In your copy, leave out all pictures and reproduce every entry exactly.

======== Record extracts

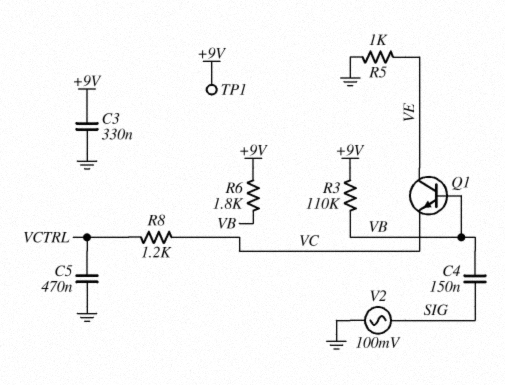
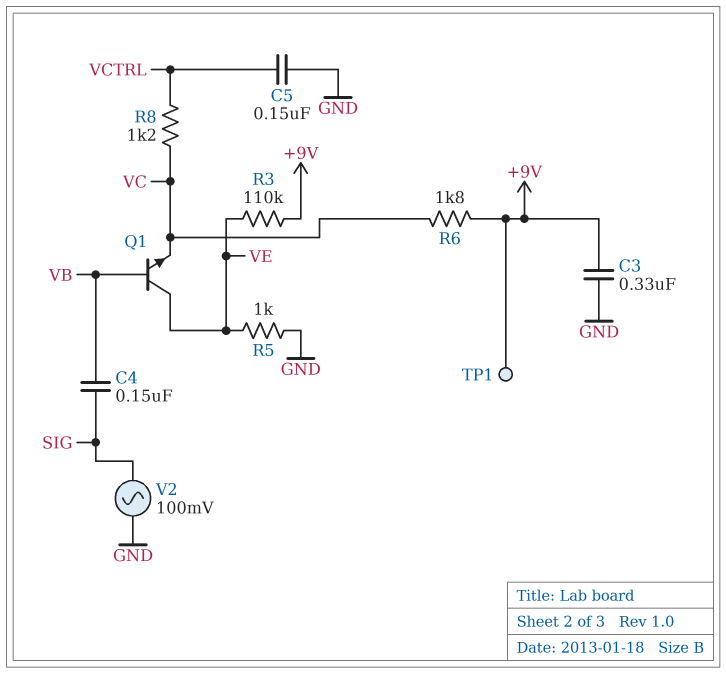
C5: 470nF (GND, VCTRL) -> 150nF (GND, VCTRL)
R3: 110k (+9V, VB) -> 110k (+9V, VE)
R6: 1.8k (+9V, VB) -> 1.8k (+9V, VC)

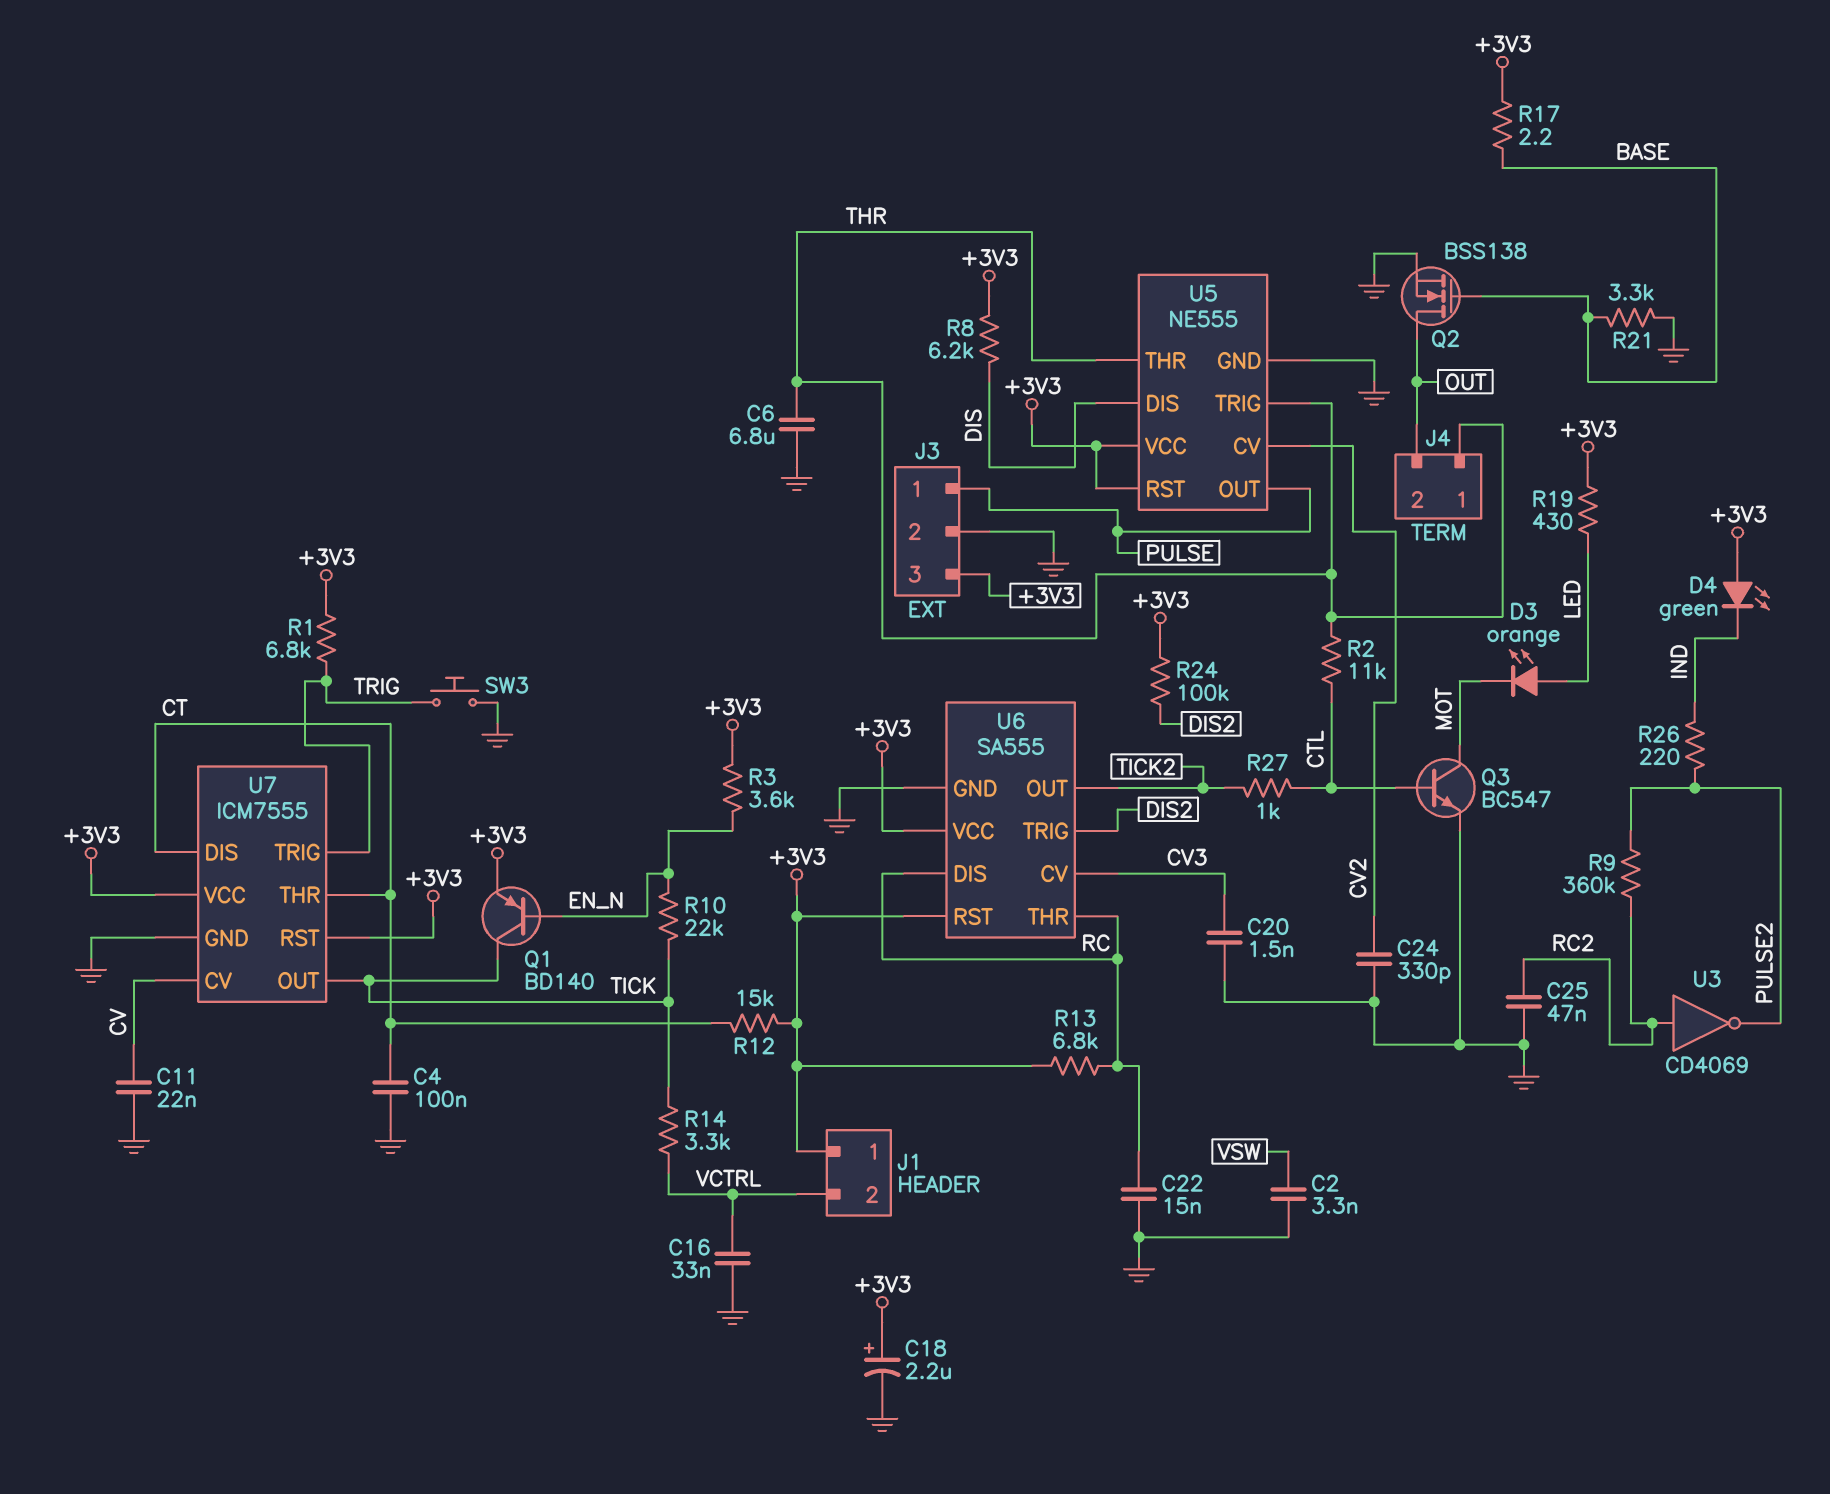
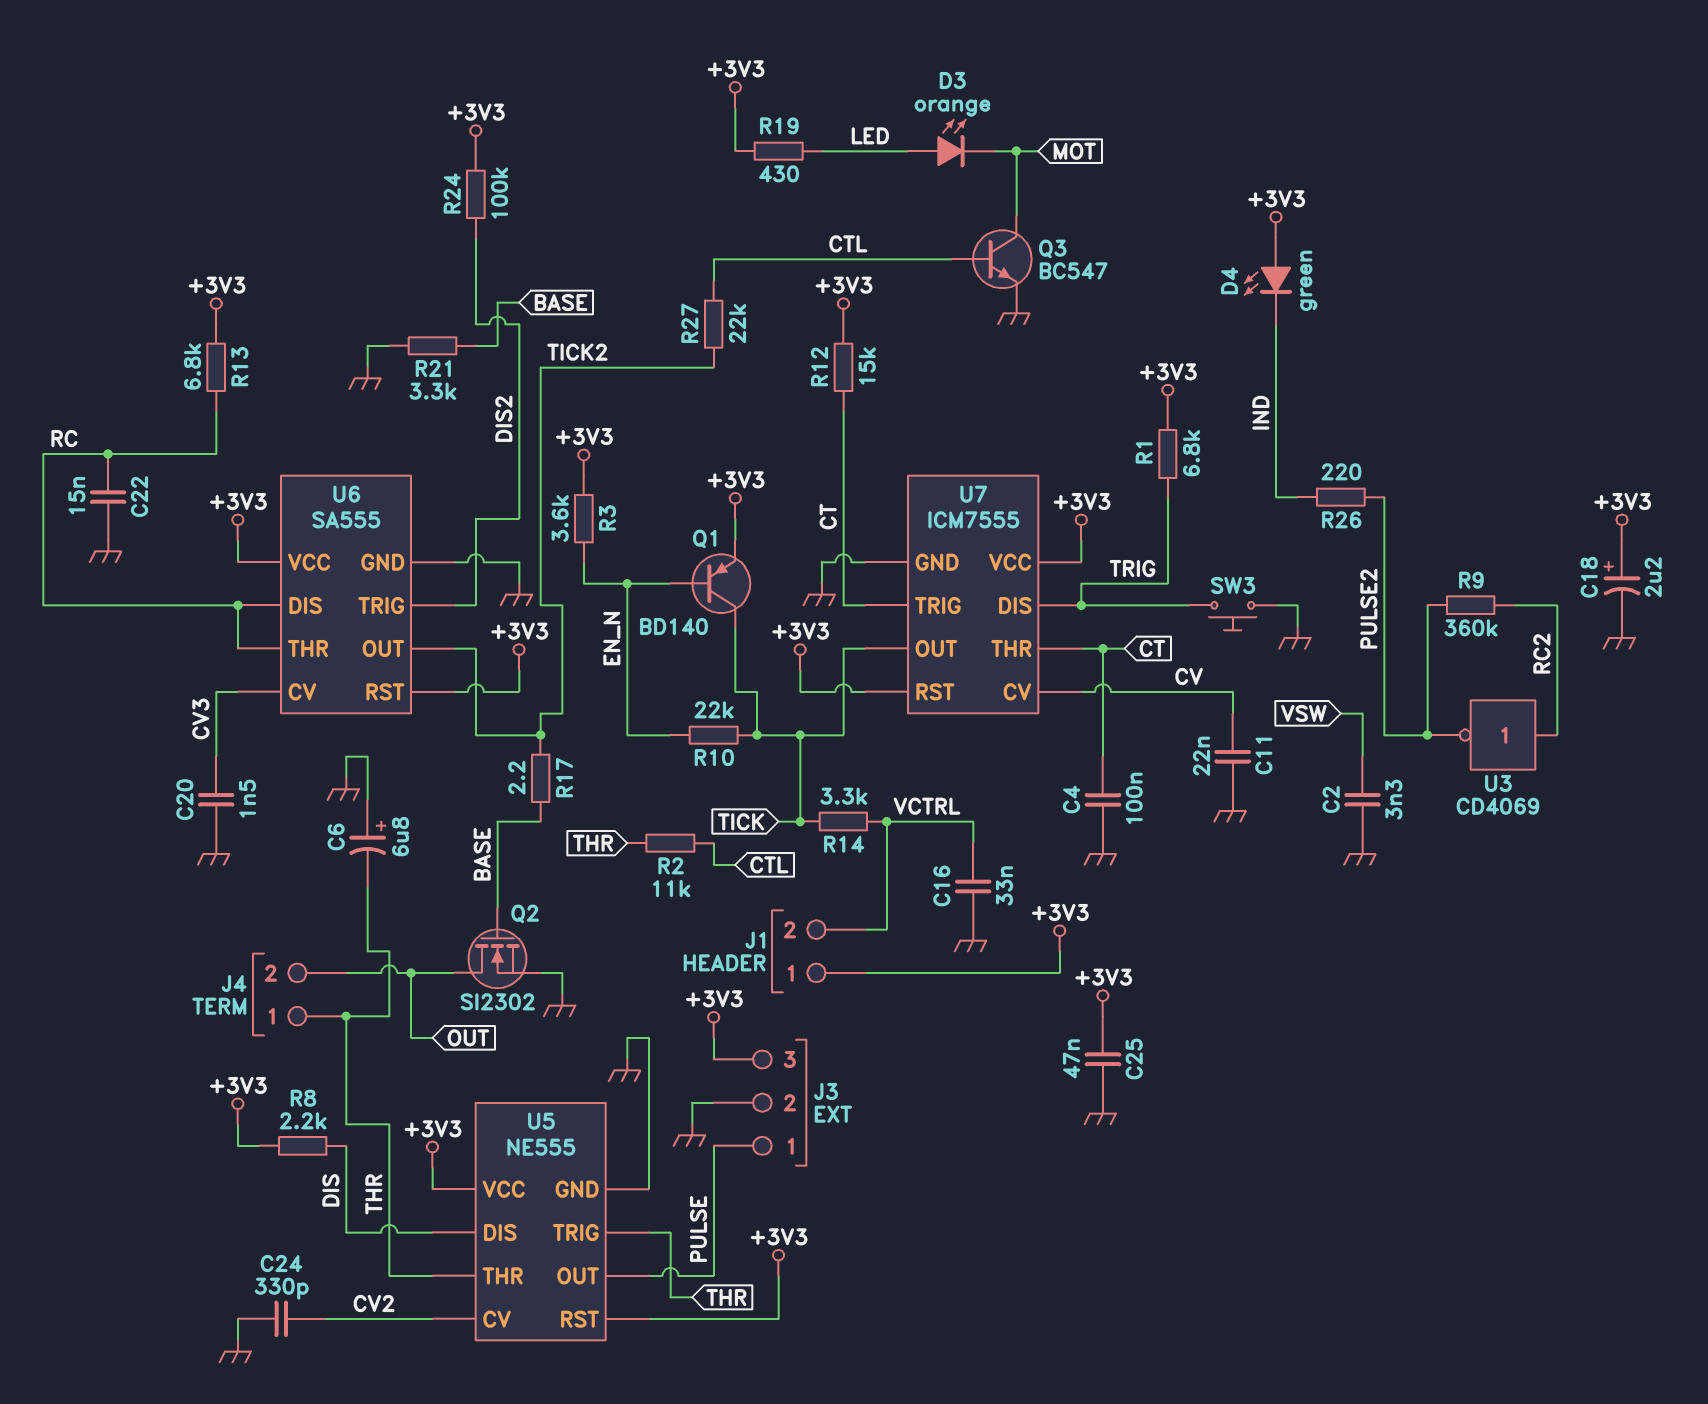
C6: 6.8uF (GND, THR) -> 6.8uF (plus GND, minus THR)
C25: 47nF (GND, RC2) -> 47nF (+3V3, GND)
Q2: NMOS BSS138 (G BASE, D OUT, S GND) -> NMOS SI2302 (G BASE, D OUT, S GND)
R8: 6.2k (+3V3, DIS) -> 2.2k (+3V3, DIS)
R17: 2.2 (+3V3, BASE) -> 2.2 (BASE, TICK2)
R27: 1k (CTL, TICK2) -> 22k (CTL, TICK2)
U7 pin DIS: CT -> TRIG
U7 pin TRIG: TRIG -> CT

================

• **Reply to the task**:
C5: 470nF (GND, VCTRL) -> 150nF (GND, VCTRL)
R3: 110k (+9V, VB) -> 110k (+9V, VE)
R6: 1.8k (+9V, VB) -> 1.8k (+9V, VC)

C6: 6.8uF (GND, THR) -> 6.8uF (plus GND, minus THR)
C25: 47nF (GND, RC2) -> 47nF (+3V3, GND)
Q2: NMOS BSS138 (G BASE, D OUT, S GND) -> NMOS SI2302 (G BASE, D OUT, S GND)
R8: 6.2k (+3V3, DIS) -> 2.2k (+3V3, DIS)
R17: 2.2 (+3V3, BASE) -> 2.2 (BASE, TICK2)
R27: 1k (CTL, TICK2) -> 22k (CTL, TICK2)
U7 pin DIS: CT -> TRIG
U7 pin TRIG: TRIG -> CT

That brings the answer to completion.